::: ENTRIES

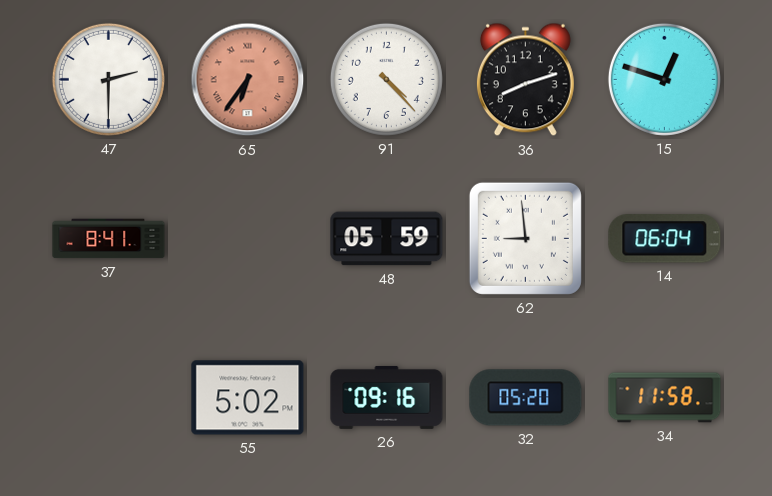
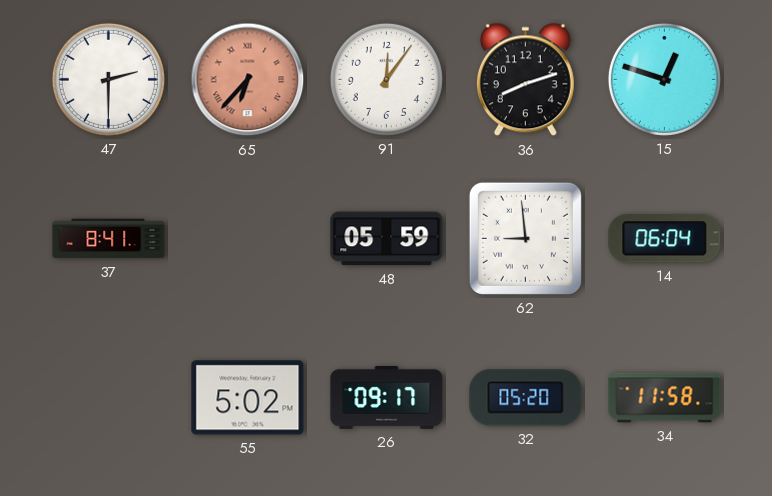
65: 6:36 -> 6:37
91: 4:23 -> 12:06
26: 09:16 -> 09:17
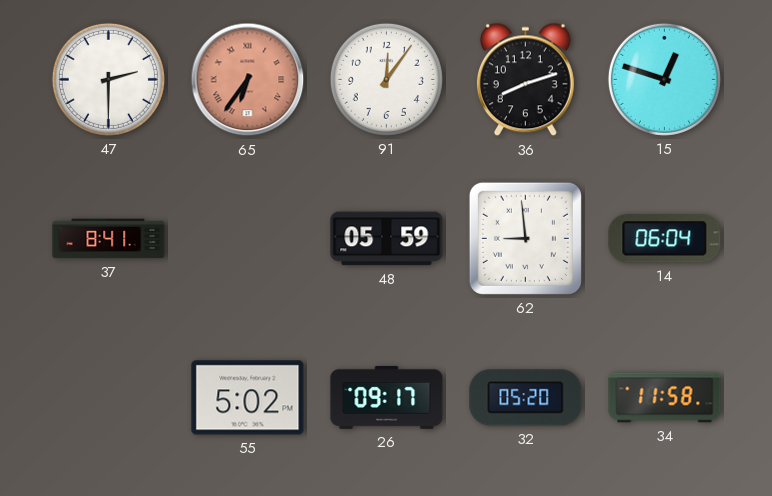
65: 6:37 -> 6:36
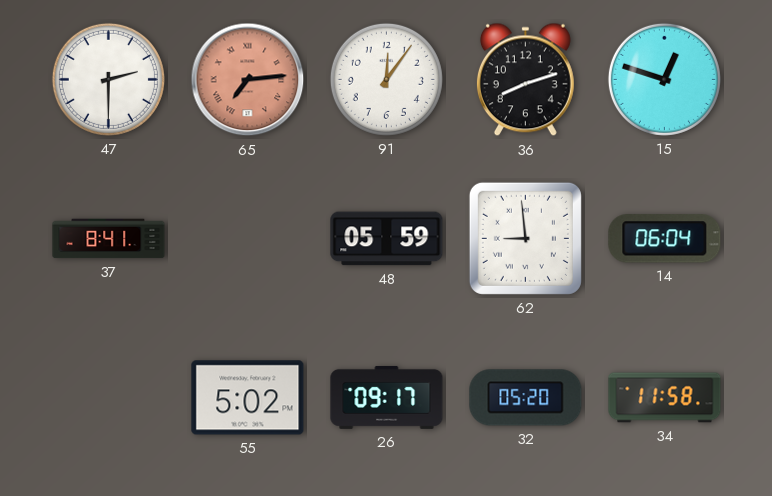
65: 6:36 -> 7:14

::::::
::: ENTRIES

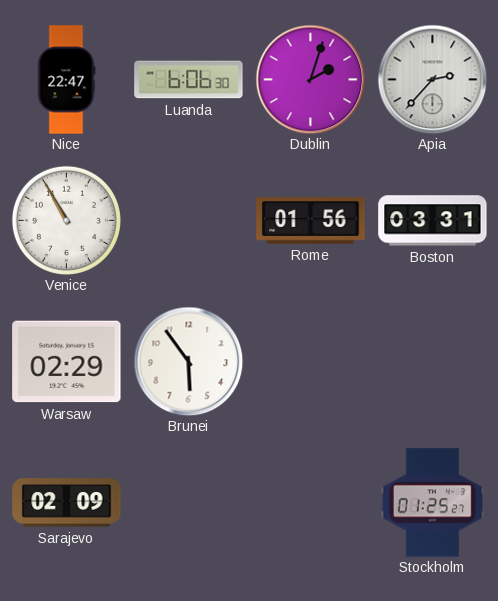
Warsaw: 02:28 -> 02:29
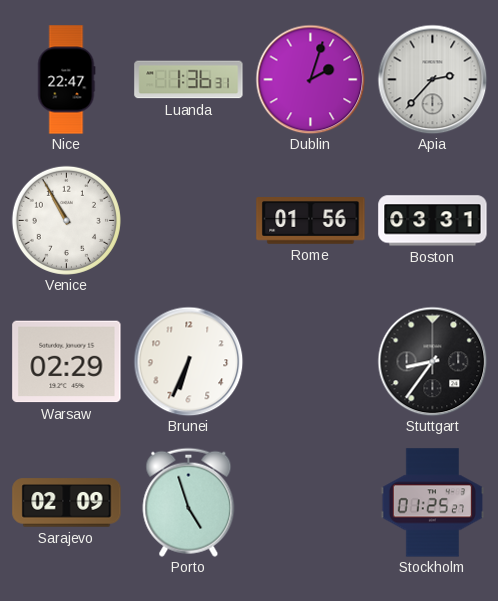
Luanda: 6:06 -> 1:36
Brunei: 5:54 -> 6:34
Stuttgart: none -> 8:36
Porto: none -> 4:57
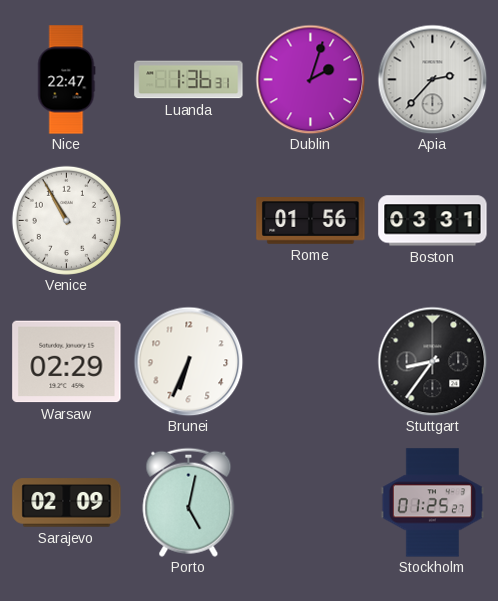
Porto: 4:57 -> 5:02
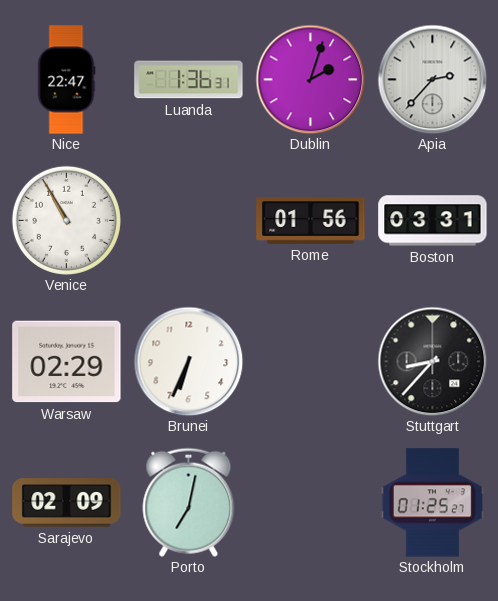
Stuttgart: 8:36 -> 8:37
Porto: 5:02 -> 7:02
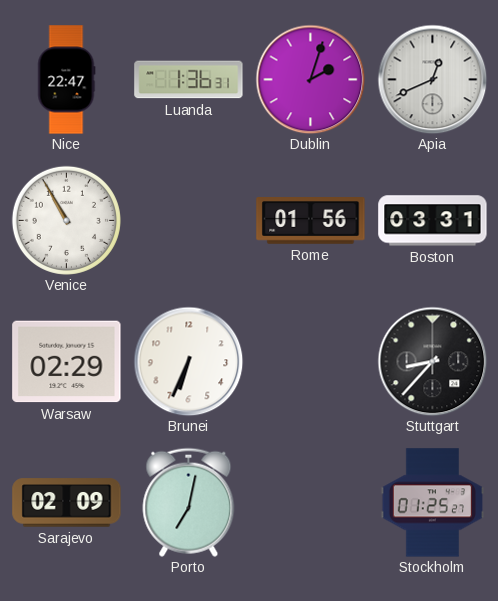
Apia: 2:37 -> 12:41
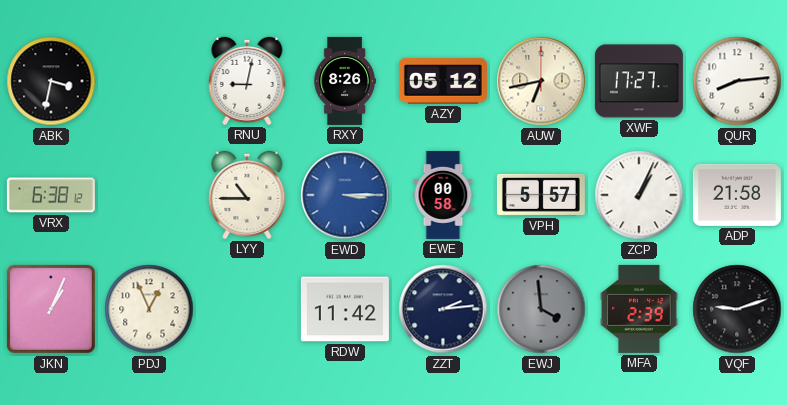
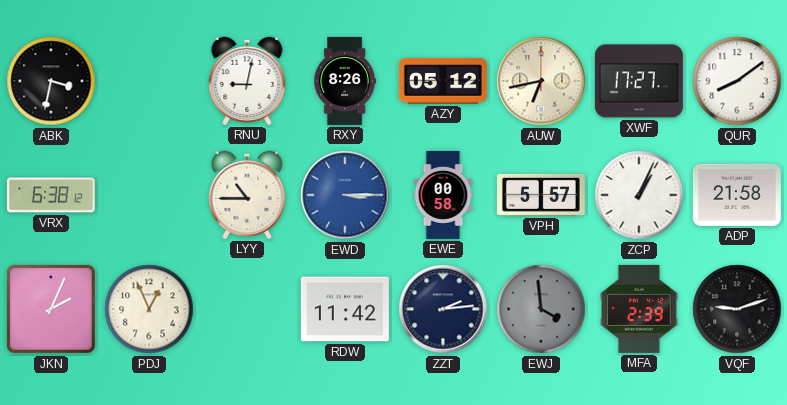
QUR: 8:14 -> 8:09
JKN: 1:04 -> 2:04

::::::

• [WHAT THE TASK ASKS]: Format the data from the line containing "Stuttgart: 8:36 -> 8:37" through the line containing "JKN: 1:04 -> 2:04" as a numbered list, including both of those lines and leaving out blank lines and the pictures.

• [CORRECT RESPONSE]:
1. Stuttgart: 8:36 -> 8:37
2. Porto: 5:02 -> 7:02
3. Apia: 2:37 -> 12:41
4. QUR: 8:14 -> 8:09
5. JKN: 1:04 -> 2:04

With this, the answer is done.